What is required: Search the records below for "orange"; copy each line that has it.

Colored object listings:
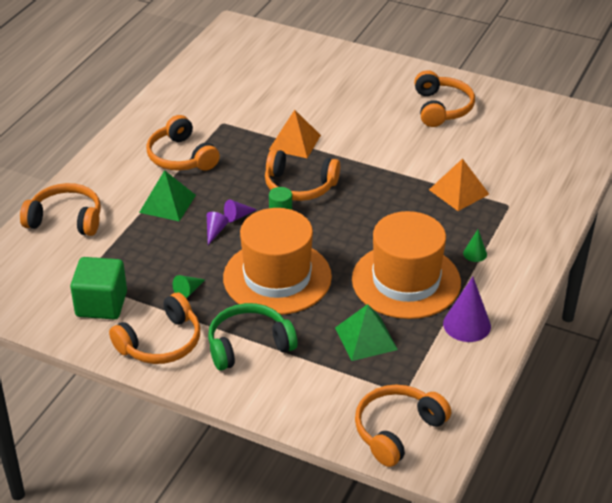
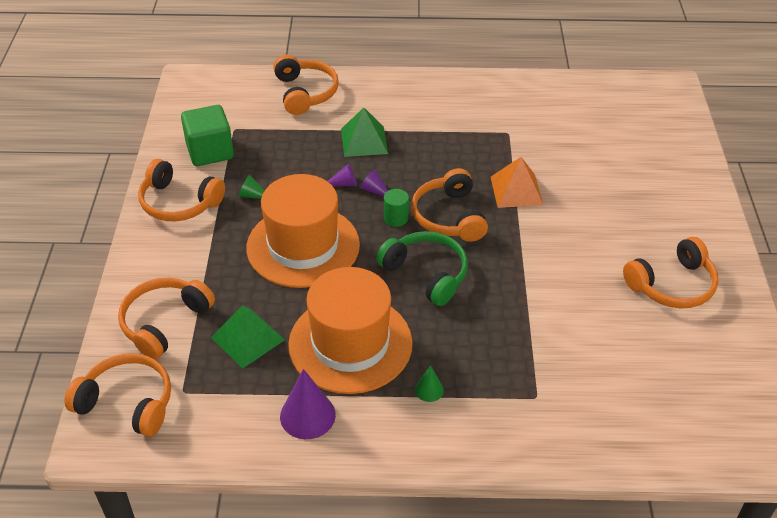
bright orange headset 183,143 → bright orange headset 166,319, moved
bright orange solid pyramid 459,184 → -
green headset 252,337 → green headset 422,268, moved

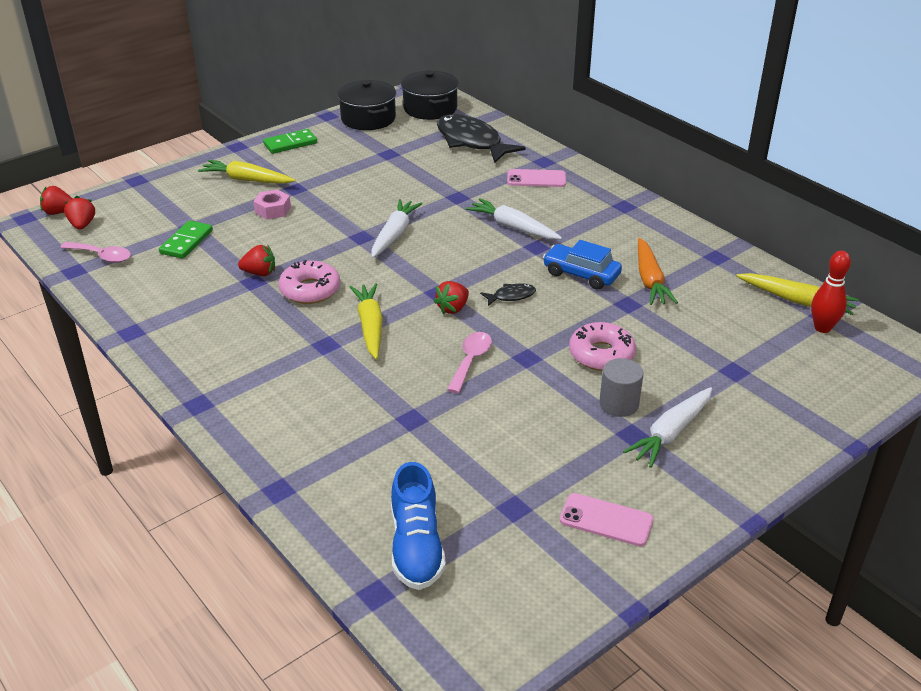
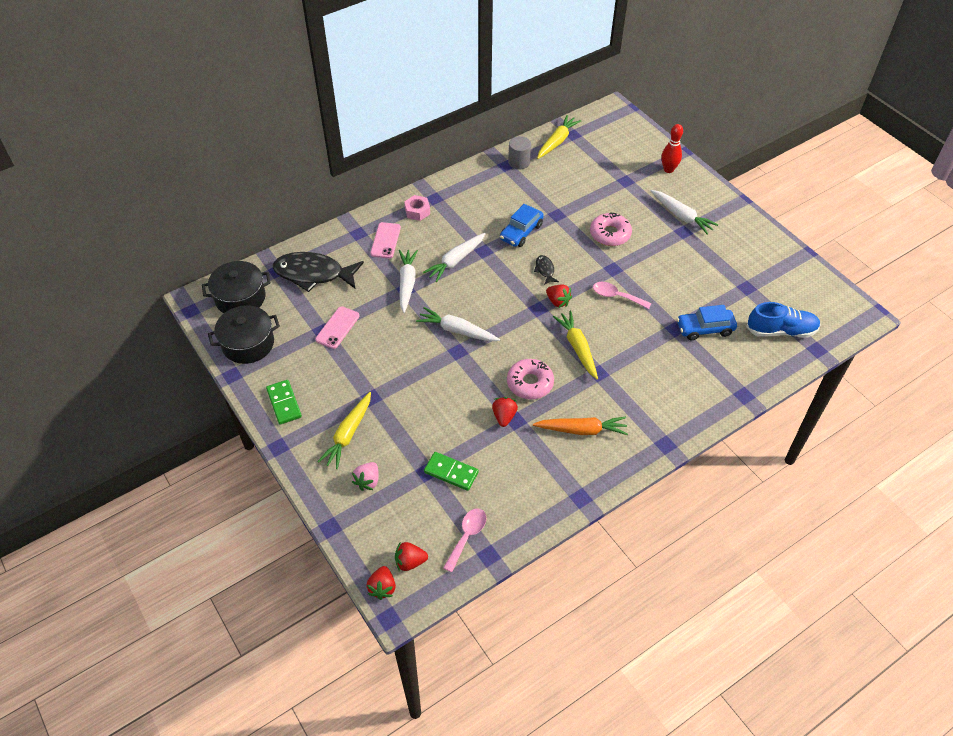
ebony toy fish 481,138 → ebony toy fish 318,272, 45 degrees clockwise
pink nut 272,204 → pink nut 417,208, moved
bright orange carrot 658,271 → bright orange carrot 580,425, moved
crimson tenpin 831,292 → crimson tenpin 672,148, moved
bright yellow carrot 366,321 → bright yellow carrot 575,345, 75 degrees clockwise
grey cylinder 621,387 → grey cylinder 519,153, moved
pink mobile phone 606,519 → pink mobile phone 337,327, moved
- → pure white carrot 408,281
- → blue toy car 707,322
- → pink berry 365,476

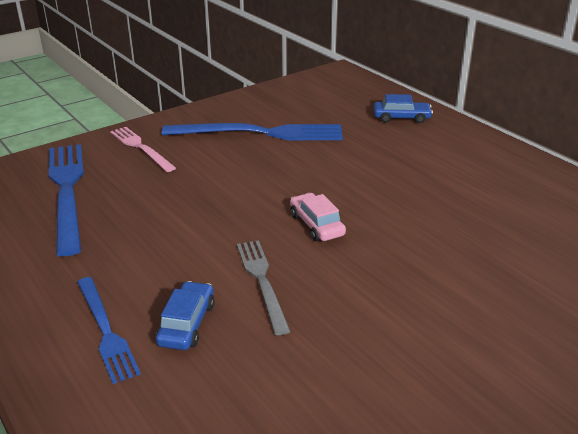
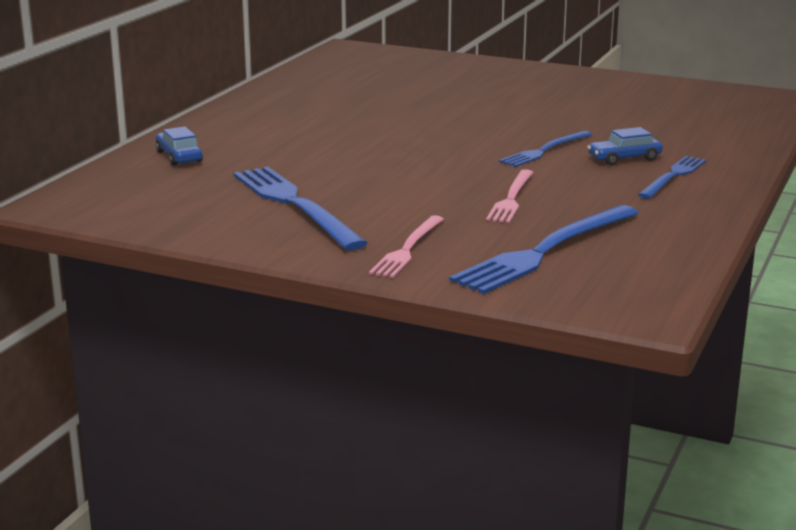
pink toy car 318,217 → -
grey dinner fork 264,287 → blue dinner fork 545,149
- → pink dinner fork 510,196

Exercise response:
bright orange headset 183,143 → bright orange headset 166,319, moved
bright orange solid pyramid 459,184 → -
bright orange carrot 658,271 → bright orange carrot 580,425, moved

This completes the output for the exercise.